---------- Records provided ----------

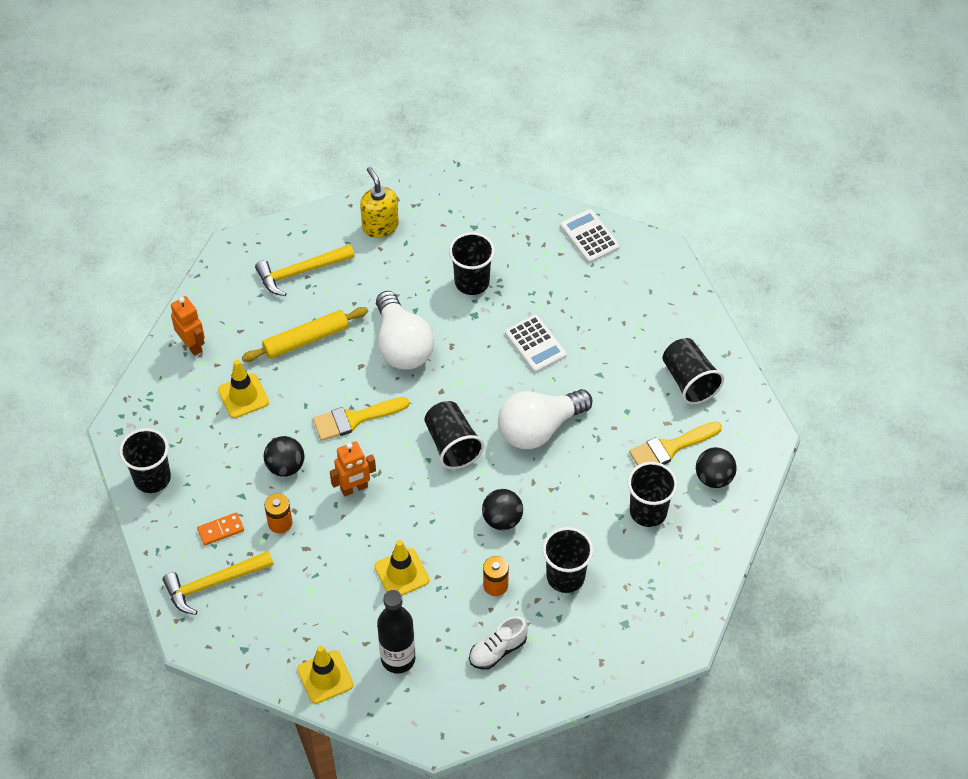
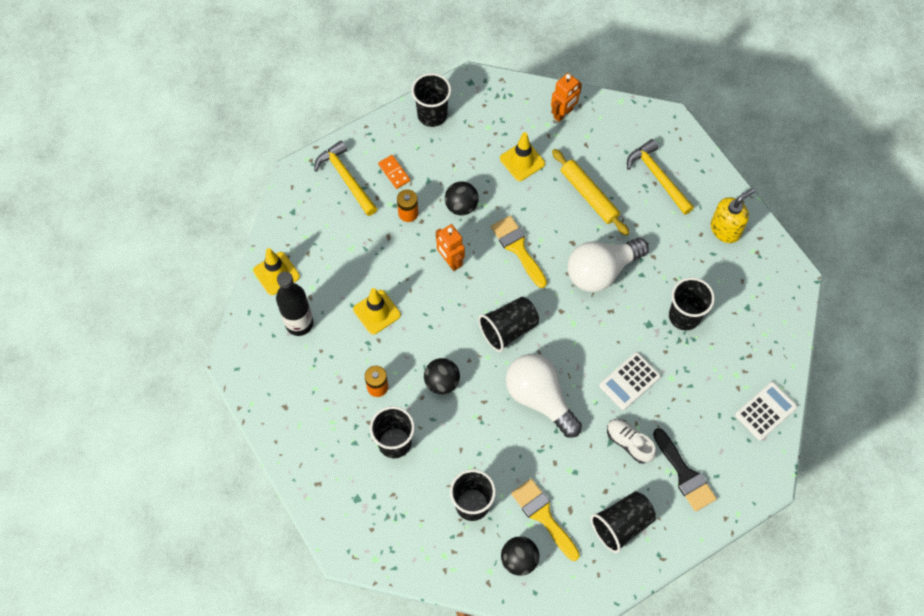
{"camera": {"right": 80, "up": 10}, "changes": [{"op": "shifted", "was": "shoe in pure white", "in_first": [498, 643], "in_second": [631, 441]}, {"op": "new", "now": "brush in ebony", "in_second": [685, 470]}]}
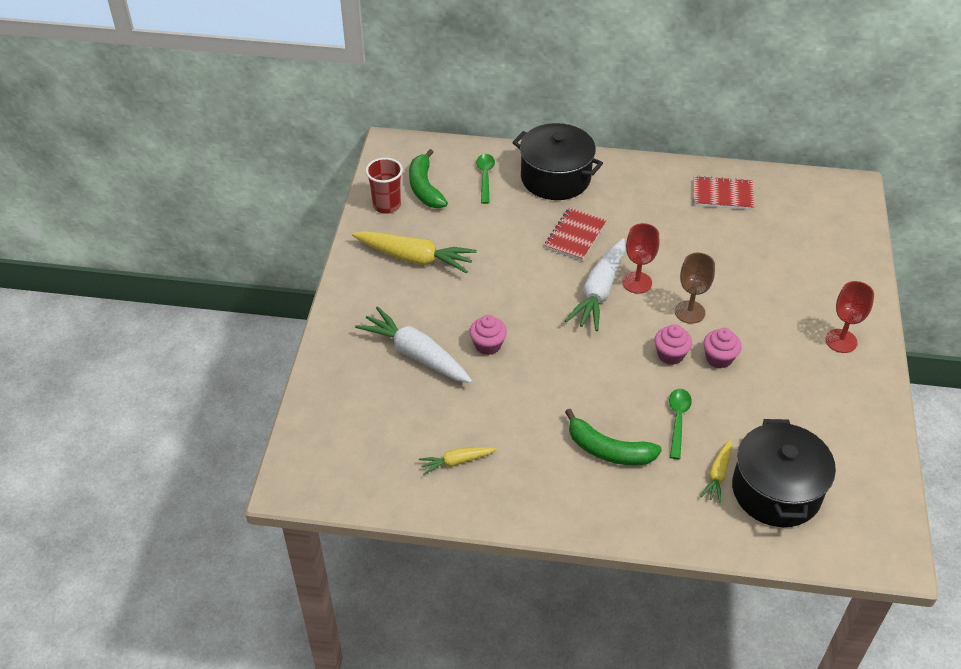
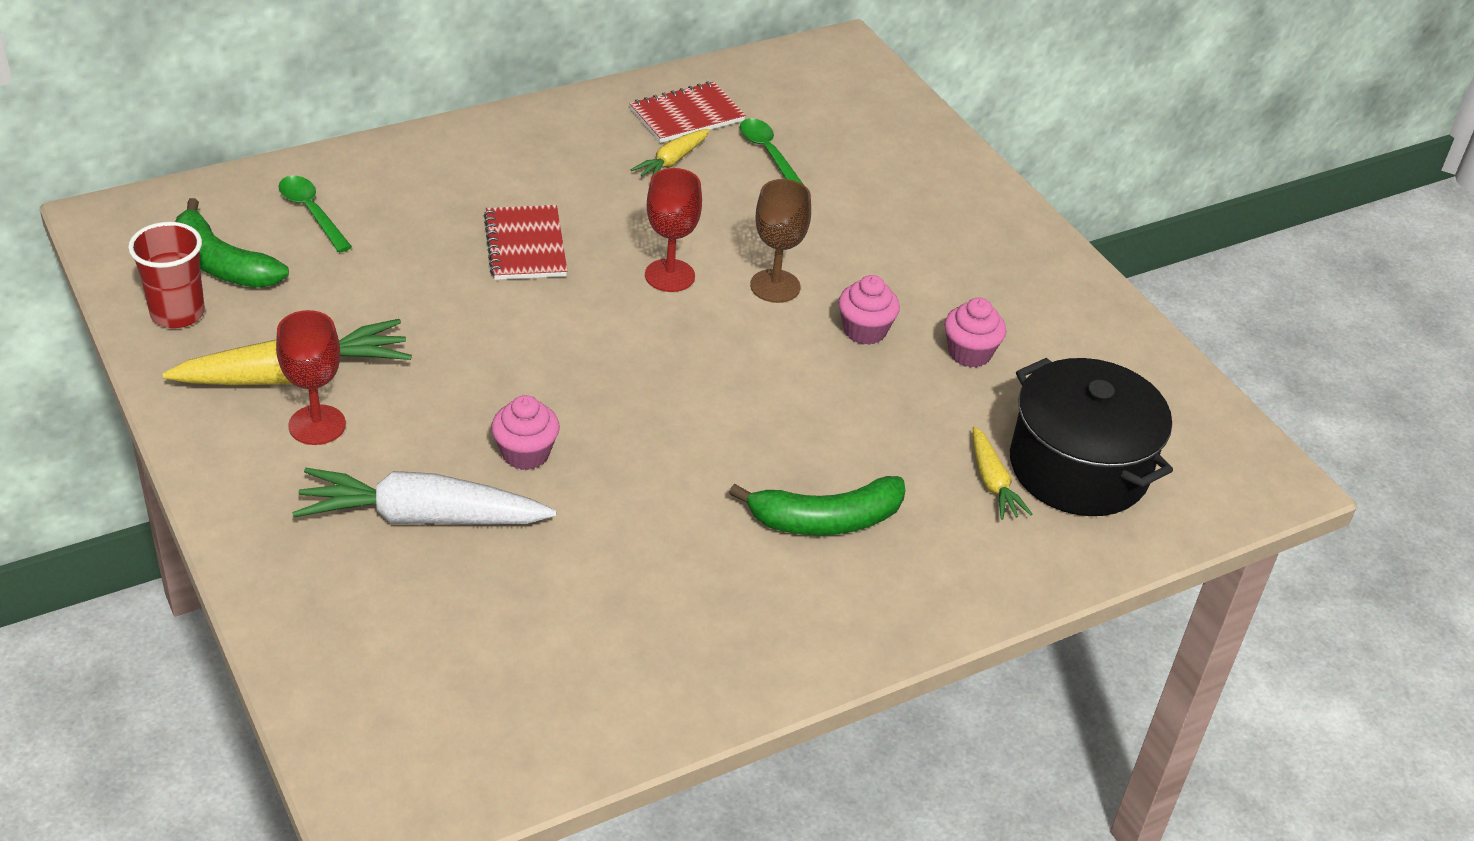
{"camera": {"right": -40, "up": -5}, "changes": [{"op": "gone", "was": "stockpot in ebony", "in_first": [557, 161]}, {"op": "gone", "was": "root vegetable in pure white", "in_first": [595, 284]}, {"op": "shifted", "was": "wine glass in red", "in_first": [849, 317], "in_second": [311, 377]}, {"op": "shifted", "was": "muffin in rosy", "in_first": [673, 344], "in_second": [975, 332]}, {"op": "shifted", "was": "spoon in leaf-green", "in_first": [680, 424], "in_second": [772, 151]}, {"op": "shifted", "was": "root vegetable in yellow", "in_first": [458, 461], "in_second": [670, 152]}]}
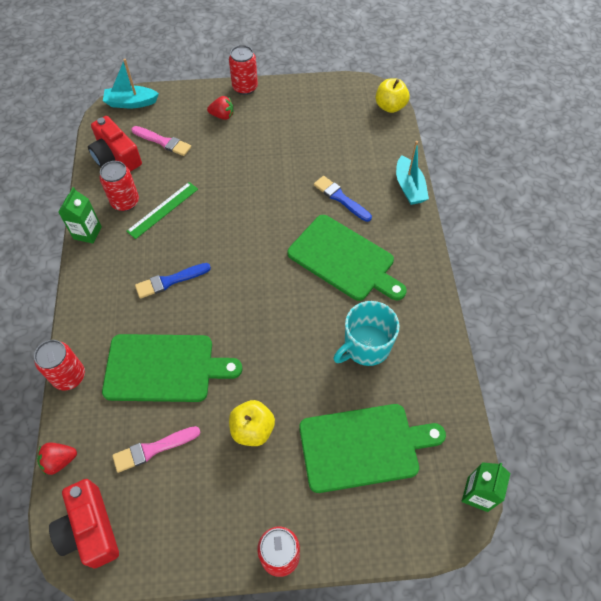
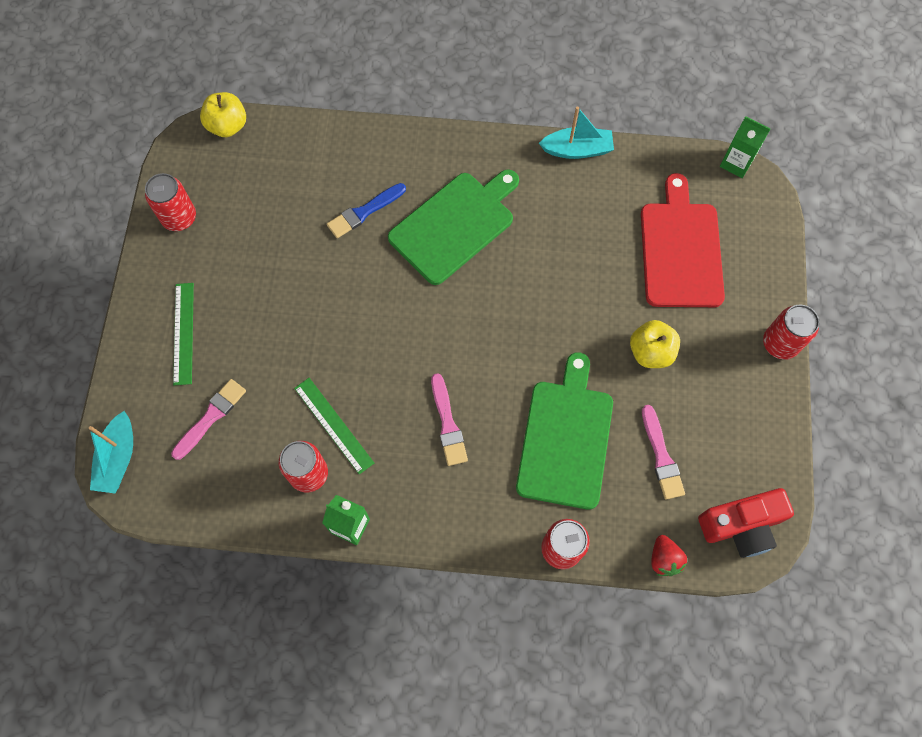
{"camera": {"right": -80, "up": 10}, "changes": [{"op": "shifted", "was": "can in red", "in_first": [243, 70], "in_second": [170, 202]}, {"op": "swapped", "was": "berry in red", "now": "straightedge in leaf-green", "in_first": [220, 108], "in_second": [183, 334]}, {"op": "gone", "was": "camera in red", "in_first": [115, 144]}, {"op": "shifted", "was": "toy boat in teal", "in_first": [412, 173], "in_second": [576, 132]}, {"op": "repainted", "was": "brush in royal blue", "now": "brush in rosy", "in_first": [173, 281], "in_second": [449, 419]}, {"op": "gone", "was": "coffee mug in teal", "in_first": [366, 333]}, {"op": "repainted", "was": "cutting board in leaf-green", "now": "cutting board in red", "in_first": [372, 448], "in_second": [683, 240]}]}
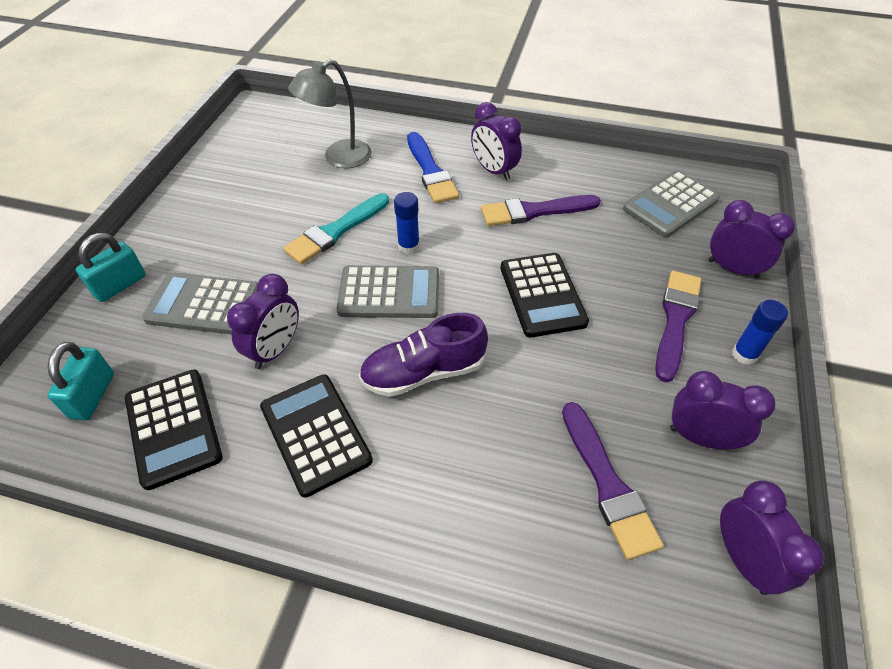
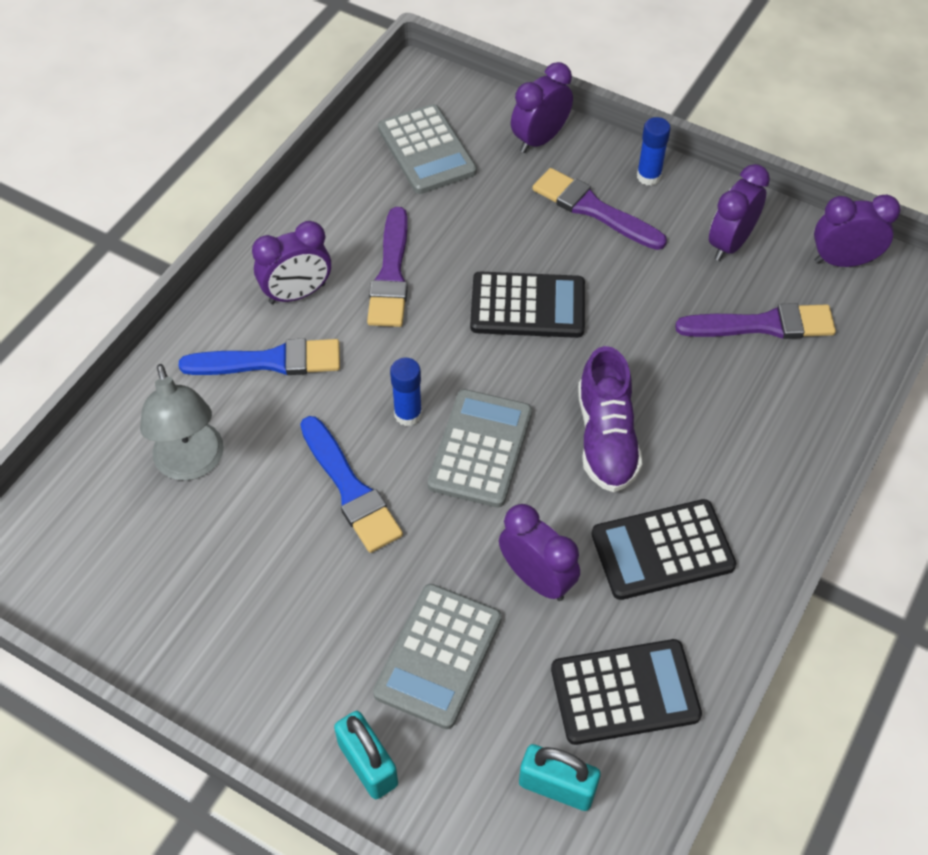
{"camera": {"right": -75, "up": 5}, "changes": [{"op": "repainted", "was": "brush in teal", "now": "brush in royal blue", "in_first": [336, 228], "in_second": [351, 484]}]}
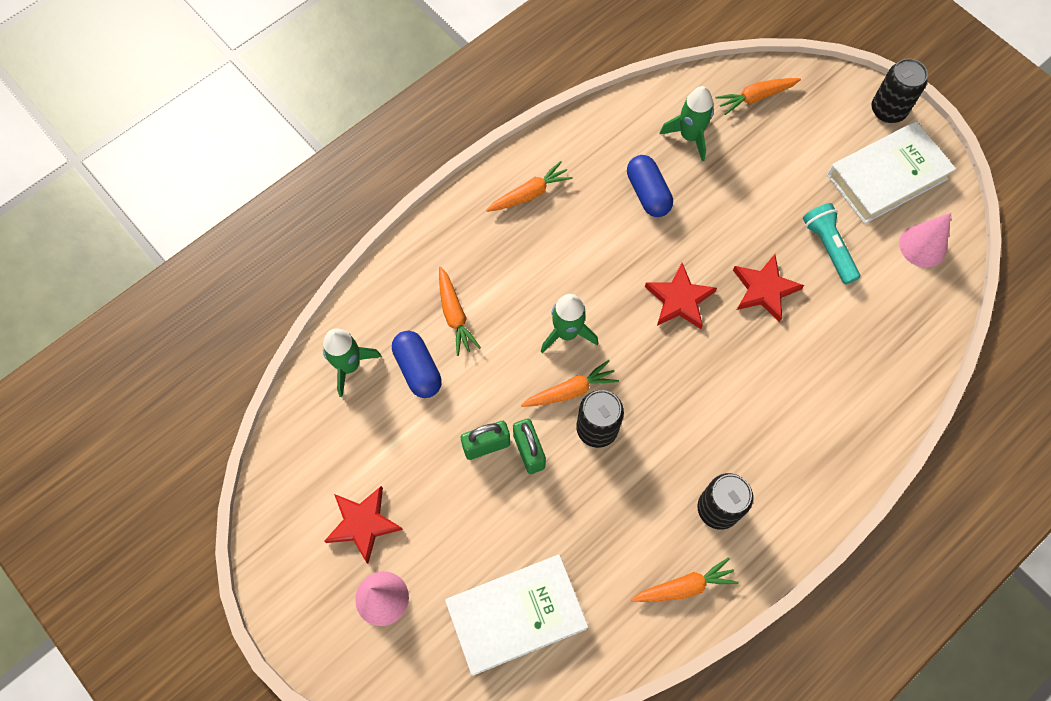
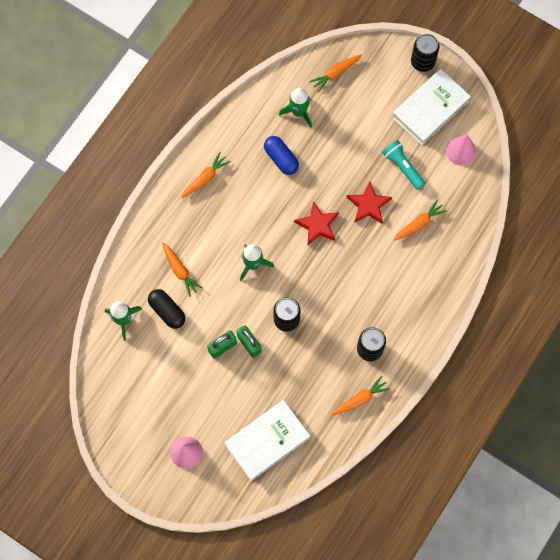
{"camera": {"right": -15, "up": 5}, "changes": [{"op": "repainted", "was": "pill shape in royal blue", "now": "pill shape in ebony", "in_first": [417, 364], "in_second": [167, 309]}, {"op": "shifted", "was": "root vegetable in orange-coloured", "in_first": [570, 383], "in_second": [420, 220]}, {"op": "gone", "was": "five-pointed star in red", "in_first": [363, 525]}]}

----------

With the images omitted, retype the records above exactly.

## Result
{"camera": {"right": 80, "up": 10}, "changes": [{"op": "shifted", "was": "shoe in pure white", "in_first": [498, 643], "in_second": [631, 441]}, {"op": "new", "now": "brush in ebony", "in_second": [685, 470]}]}
{"camera": {"right": -40, "up": -5}, "changes": [{"op": "gone", "was": "stockpot in ebony", "in_first": [557, 161]}, {"op": "gone", "was": "root vegetable in pure white", "in_first": [595, 284]}, {"op": "shifted", "was": "wine glass in red", "in_first": [849, 317], "in_second": [311, 377]}, {"op": "shifted", "was": "muffin in rosy", "in_first": [673, 344], "in_second": [975, 332]}, {"op": "shifted", "was": "spoon in leaf-green", "in_first": [680, 424], "in_second": [772, 151]}, {"op": "shifted", "was": "root vegetable in yellow", "in_first": [458, 461], "in_second": [670, 152]}]}
{"camera": {"right": -80, "up": 10}, "changes": [{"op": "shifted", "was": "can in red", "in_first": [243, 70], "in_second": [170, 202]}, {"op": "swapped", "was": "berry in red", "now": "straightedge in leaf-green", "in_first": [220, 108], "in_second": [183, 334]}, {"op": "gone", "was": "camera in red", "in_first": [115, 144]}, {"op": "shifted", "was": "toy boat in teal", "in_first": [412, 173], "in_second": [576, 132]}, {"op": "repainted", "was": "brush in royal blue", "now": "brush in rosy", "in_first": [173, 281], "in_second": [449, 419]}, {"op": "gone", "was": "coffee mug in teal", "in_first": [366, 333]}, {"op": "repainted", "was": "cutting board in leaf-green", "now": "cutting board in red", "in_first": [372, 448], "in_second": [683, 240]}]}
{"camera": {"right": -75, "up": 5}, "changes": [{"op": "repainted", "was": "brush in teal", "now": "brush in royal blue", "in_first": [336, 228], "in_second": [351, 484]}]}
{"camera": {"right": -15, "up": 5}, "changes": [{"op": "repainted", "was": "pill shape in royal blue", "now": "pill shape in ebony", "in_first": [417, 364], "in_second": [167, 309]}, {"op": "shifted", "was": "root vegetable in orange-coloured", "in_first": [570, 383], "in_second": [420, 220]}, {"op": "gone", "was": "five-pointed star in red", "in_first": [363, 525]}]}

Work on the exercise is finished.